### TASK TO CARRY OUT:
Your answer must be the full set of records, copied exactly, with no pictures in it.
──────── RECORD SET
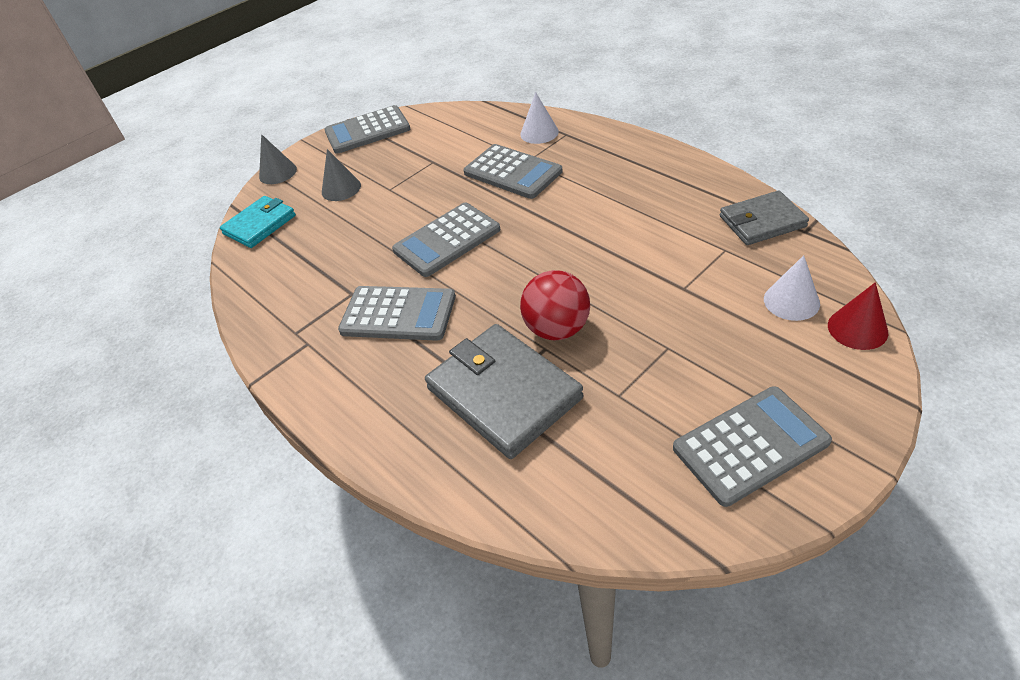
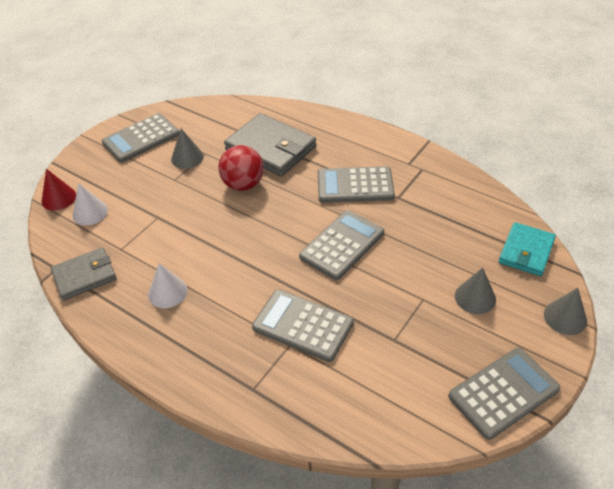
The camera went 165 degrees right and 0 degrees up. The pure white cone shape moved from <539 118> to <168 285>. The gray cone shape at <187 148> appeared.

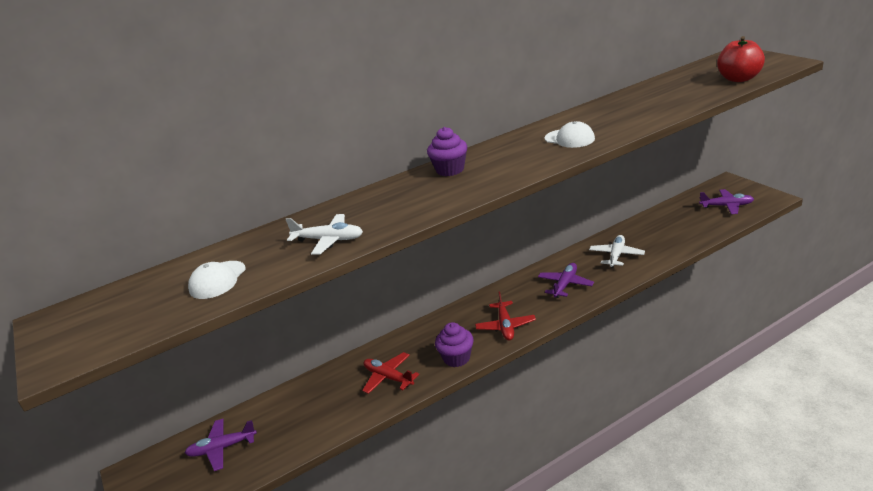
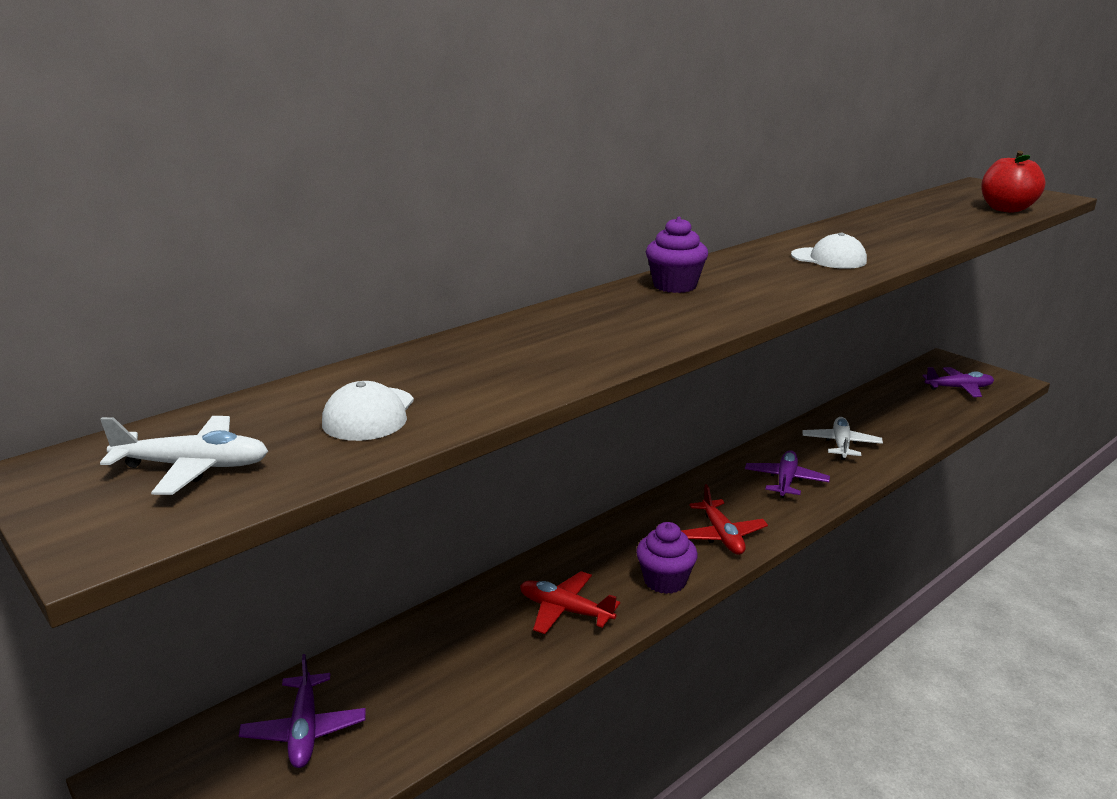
The camera went 15 degrees left and 5 degrees down. The pure white aeroplane moved from <324 234> to <184 455>. The purple aeroplane at <221 445> turned 75 degrees counterclockwise.

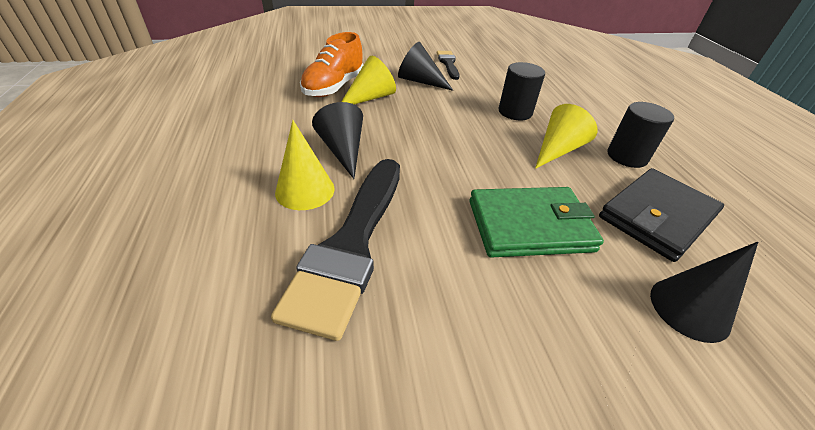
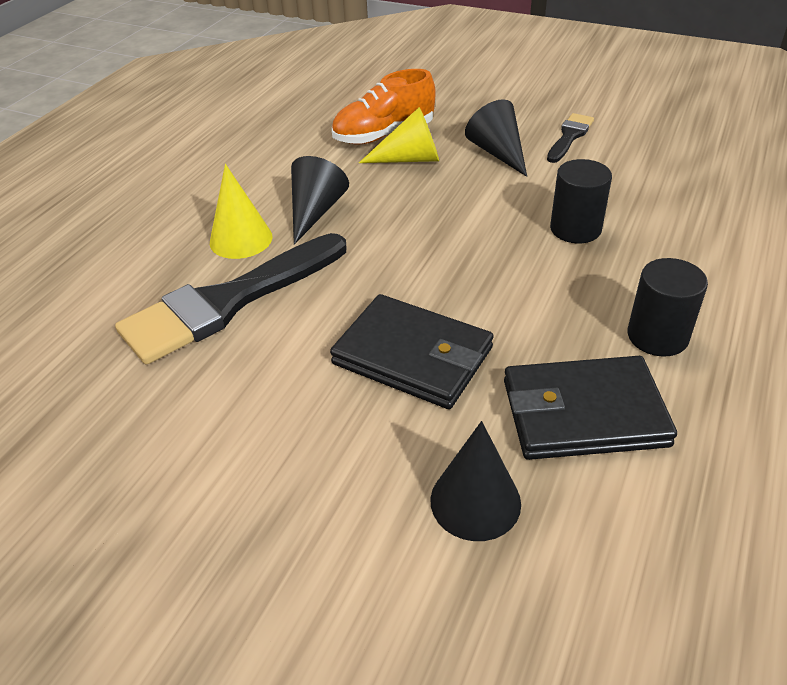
The camera went 40 degrees right and 0 degrees up. The emerald billfold at <536 222> became the jet-black billfold at <412 351>. The yellow cone shape at <566 136> disappeared.

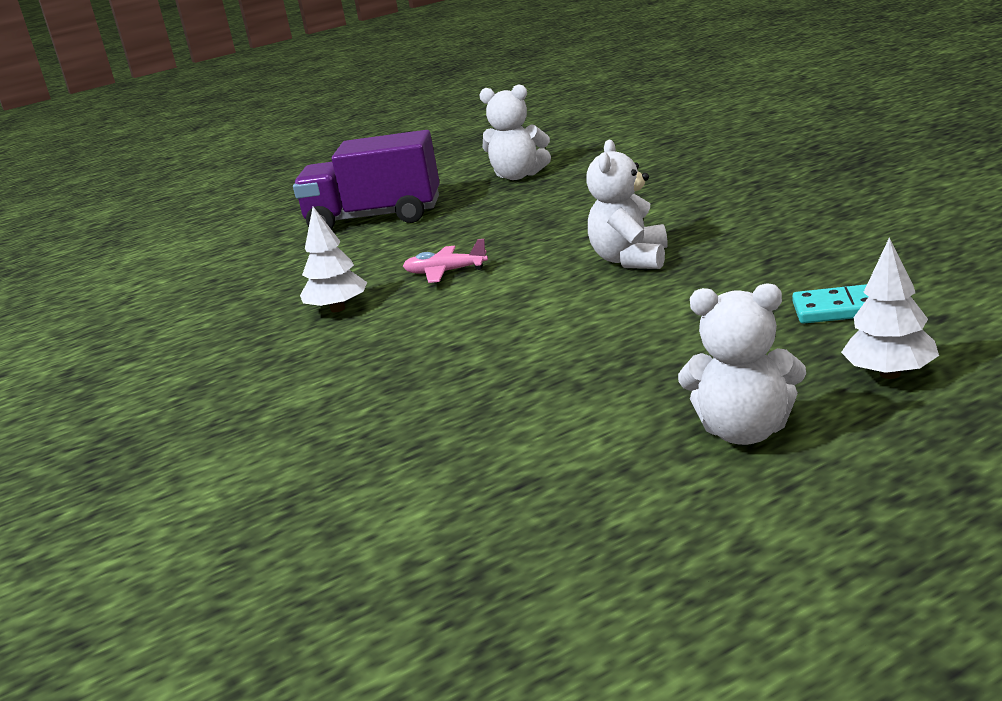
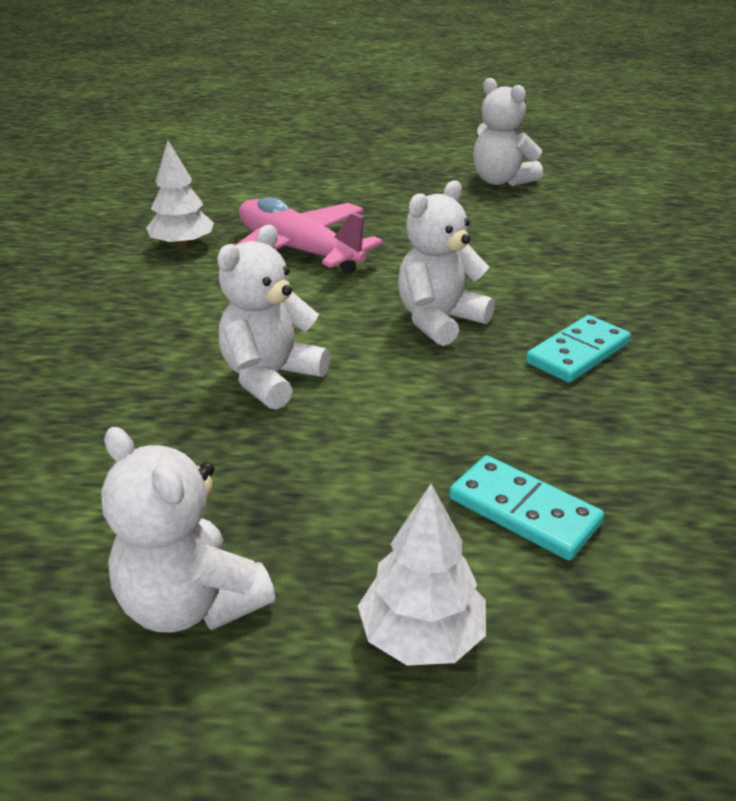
The camera went 30 degrees right and 10 degrees up. The pure white teddy at <273 317> appeared. The pink aeroplane at <445 261> changed to 1.93 times the size. The aqua domino piece at <578 349> appeared. The purple toy truck at <366 180> disappeared.

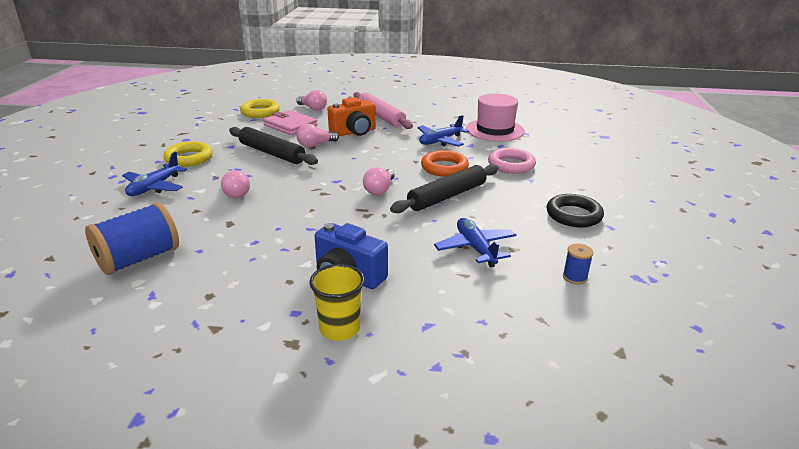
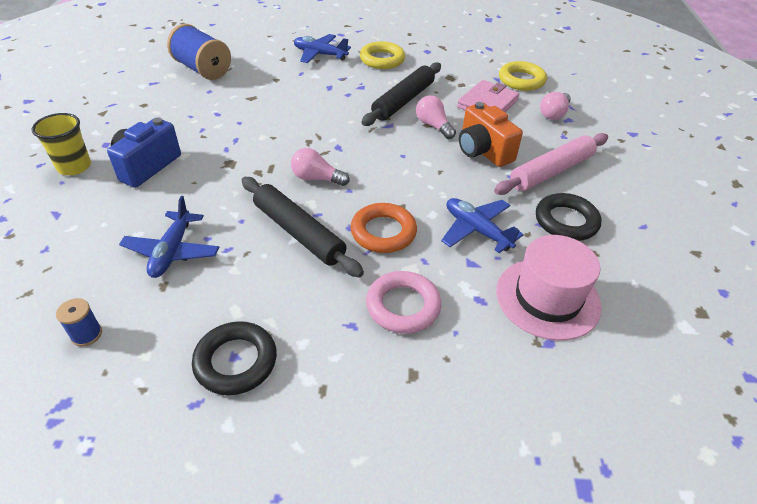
The camera went 85 degrees right and 15 degrees up. The cobalt aeroplane at <475 243> turned 120 degrees clockwise. The jet-black ring at <569 217> appeared. The pink light bulb at <235 184> disappeared.

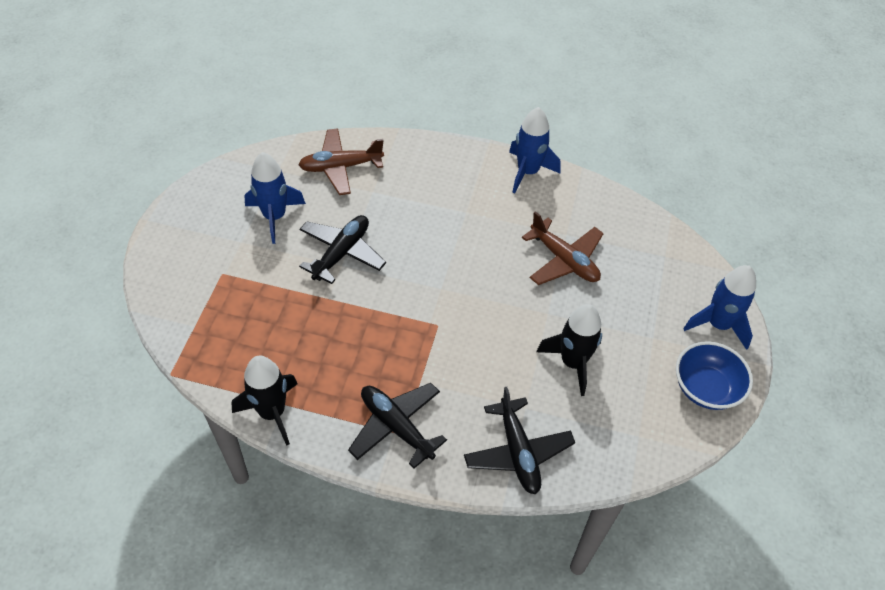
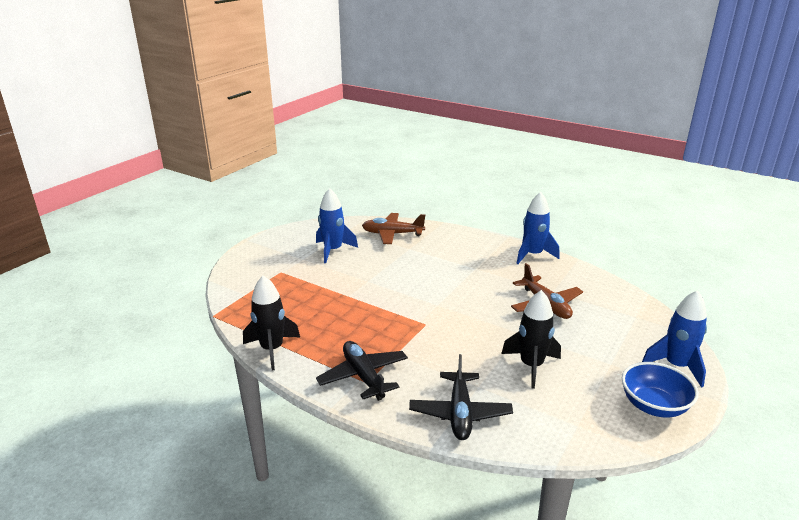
The camera went 20 degrees right and 25 degrees down. The jet-black aeroplane at <342 249> disappeared.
────────────────
### YOUR SOLUTION:
The camera went 165 degrees right and 0 degrees up. The pure white cone shape moved from <539 118> to <168 285>. The gray cone shape at <187 148> appeared.

The camera went 15 degrees left and 5 degrees down. The pure white aeroplane moved from <324 234> to <184 455>. The purple aeroplane at <221 445> turned 75 degrees counterclockwise.

The camera went 40 degrees right and 0 degrees up. The emerald billfold at <536 222> became the jet-black billfold at <412 351>. The yellow cone shape at <566 136> disappeared.

The camera went 30 degrees right and 10 degrees up. The pure white teddy at <273 317> appeared. The pink aeroplane at <445 261> changed to 1.93 times the size. The aqua domino piece at <578 349> appeared. The purple toy truck at <366 180> disappeared.

The camera went 85 degrees right and 15 degrees up. The cobalt aeroplane at <475 243> turned 120 degrees clockwise. The jet-black ring at <569 217> appeared. The pink light bulb at <235 184> disappeared.

The camera went 20 degrees right and 25 degrees down. The jet-black aeroplane at <342 249> disappeared.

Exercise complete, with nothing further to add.